EXERCISE DETAILS: Only lines containing the word "quille" are needed; pull them out of the material.

----------

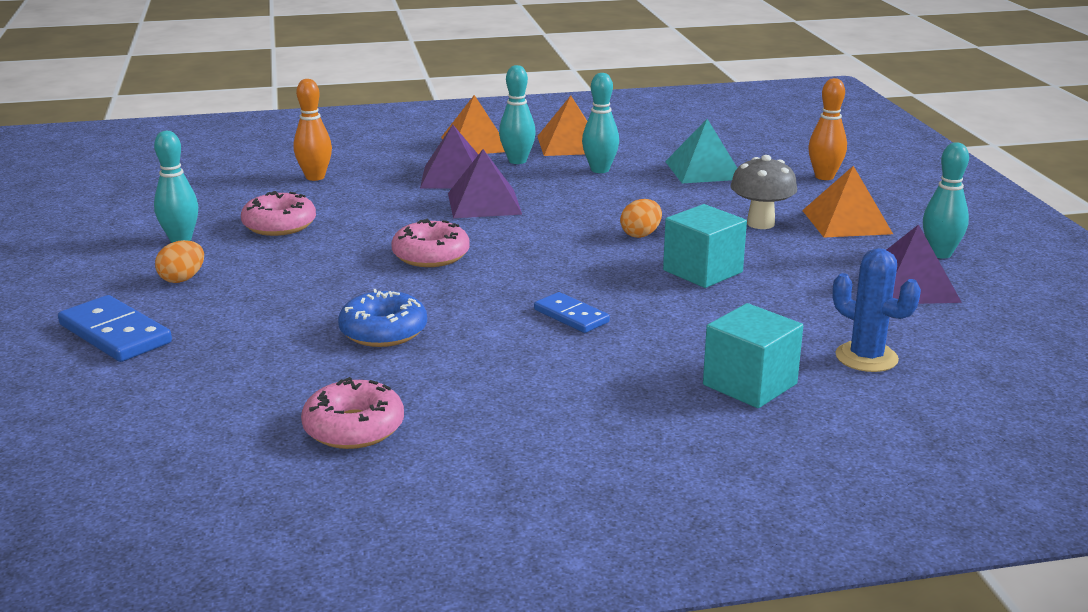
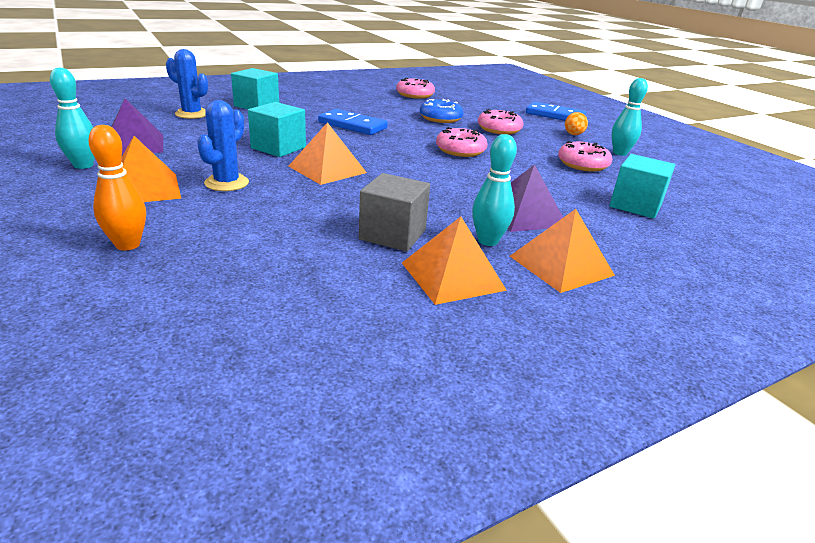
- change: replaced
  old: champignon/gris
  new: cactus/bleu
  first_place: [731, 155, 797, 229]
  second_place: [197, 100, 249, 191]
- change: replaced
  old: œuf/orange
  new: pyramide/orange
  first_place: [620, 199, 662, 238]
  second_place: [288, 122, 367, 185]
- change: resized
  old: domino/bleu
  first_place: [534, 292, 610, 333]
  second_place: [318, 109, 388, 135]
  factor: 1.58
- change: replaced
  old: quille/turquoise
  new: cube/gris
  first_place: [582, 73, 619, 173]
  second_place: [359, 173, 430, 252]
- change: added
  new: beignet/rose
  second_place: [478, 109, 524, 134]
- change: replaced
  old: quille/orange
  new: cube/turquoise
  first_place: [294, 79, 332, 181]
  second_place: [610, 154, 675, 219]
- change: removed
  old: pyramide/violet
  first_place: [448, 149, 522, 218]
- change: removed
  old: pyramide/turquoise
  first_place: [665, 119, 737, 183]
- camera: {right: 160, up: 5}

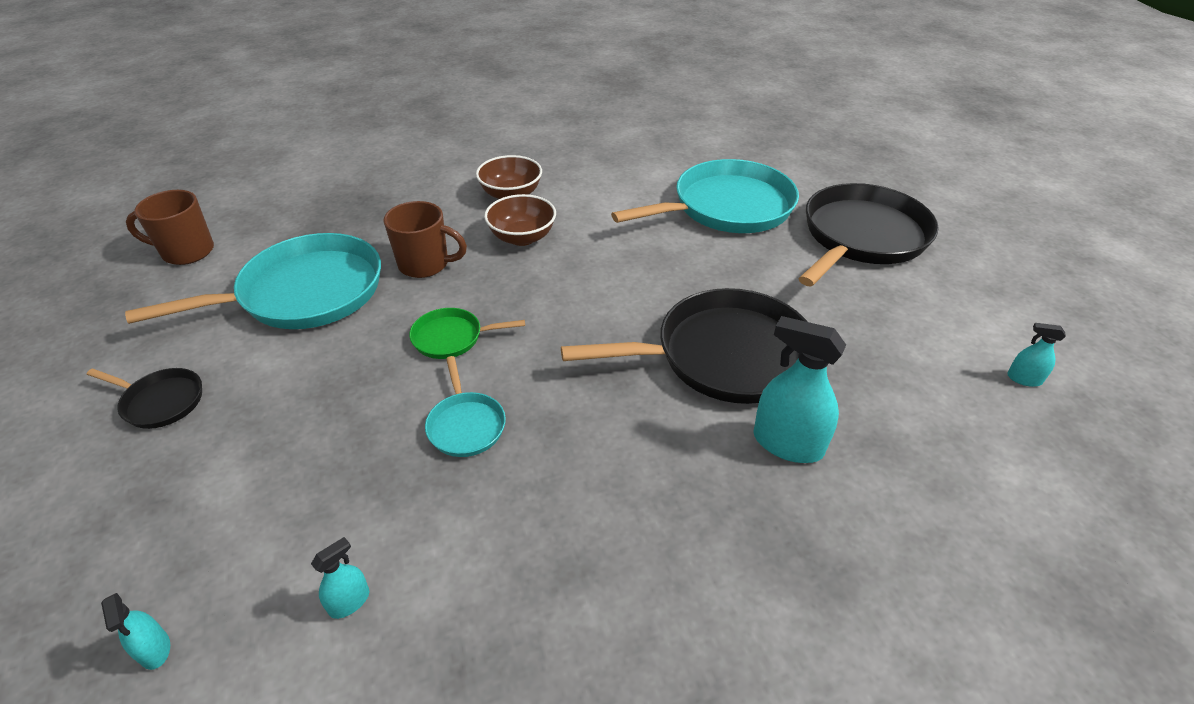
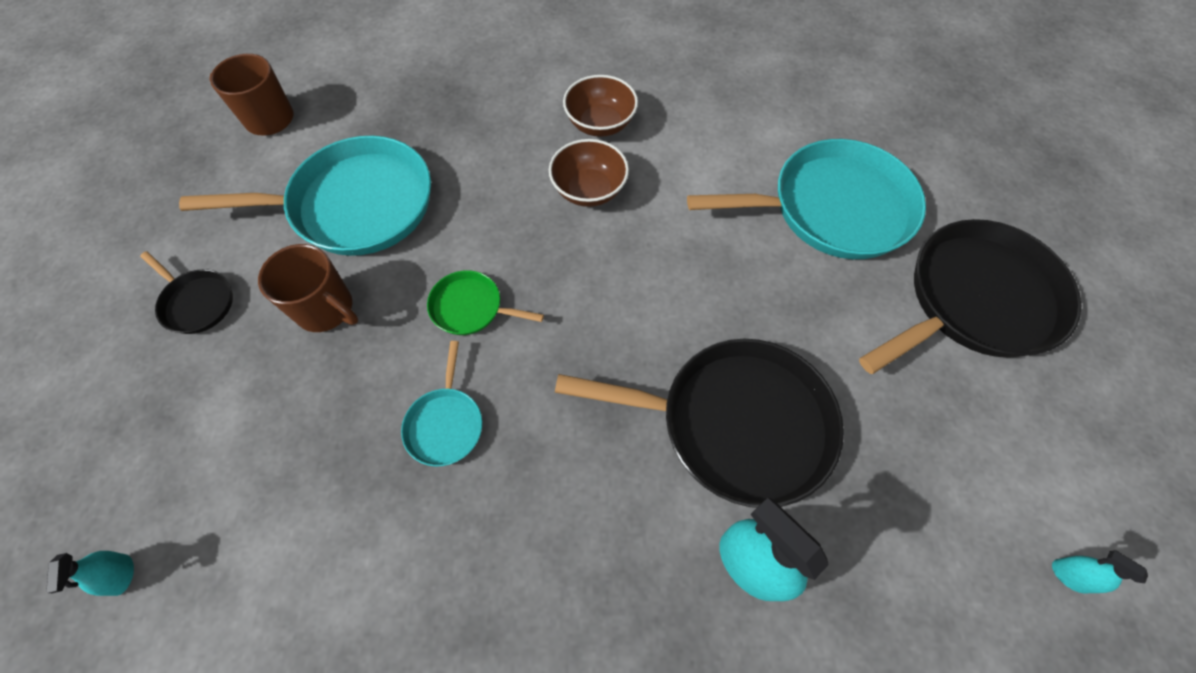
- change: moved
  old: tasse/marron
  first_place: [383, 201, 467, 278]
  second_place: [258, 244, 358, 332]
- change: removed
  old: vaporisateur/turquoise
  first_place: [311, 537, 369, 619]
- camera: {right: 20, up: 20}

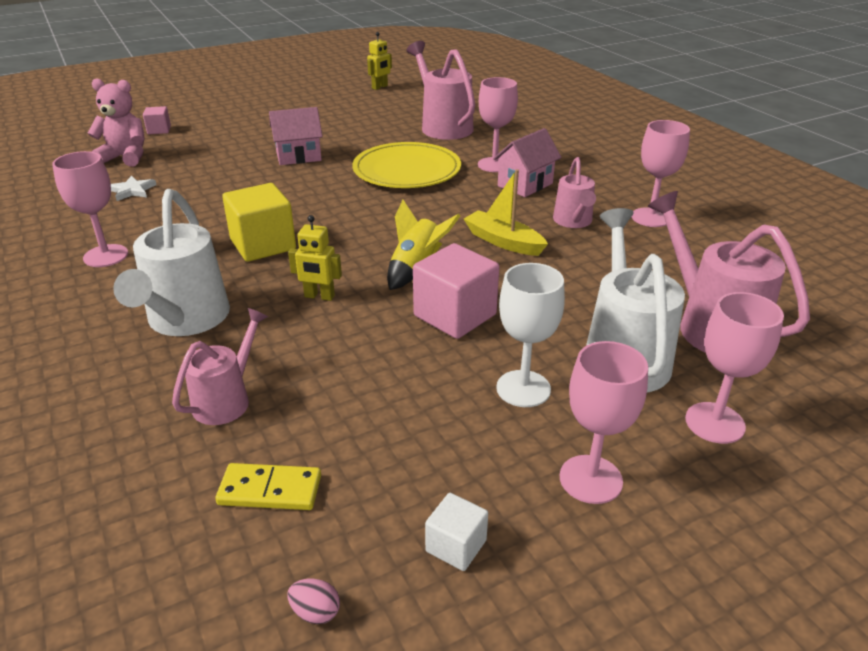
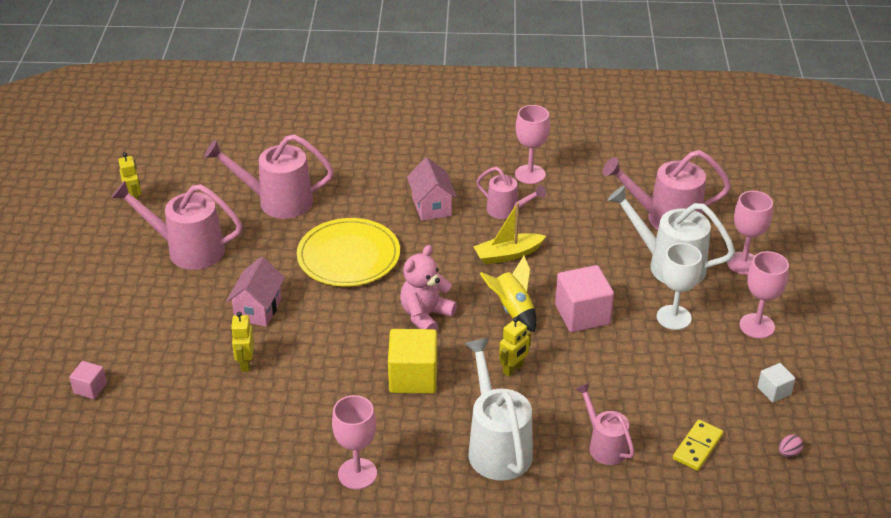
- change: added
  new: arrosoir/rose
  second_place: [112, 181, 242, 270]
- change: added
  new: robot/jaune
  second_place: [231, 312, 254, 372]
- change: moved
  old: ours en peluche/rose
  first_place: [87, 78, 145, 167]
  second_place: [400, 245, 457, 331]
- change: turned
  old: arrosoir/blanc
  first_place: [113, 189, 230, 336]
  second_place: [465, 338, 533, 481]
  degrees: -135
- change: removed
  old: étoile/blanc
  first_place: [111, 176, 156, 201]
- change: removed
  old: verre à pied/rose
  first_place: [478, 77, 518, 172]
- camera: {right: -60, up: 5}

----------

RESULT FOR THIS EXERCISE:
  old: quille/turquoise
  old: quille/orange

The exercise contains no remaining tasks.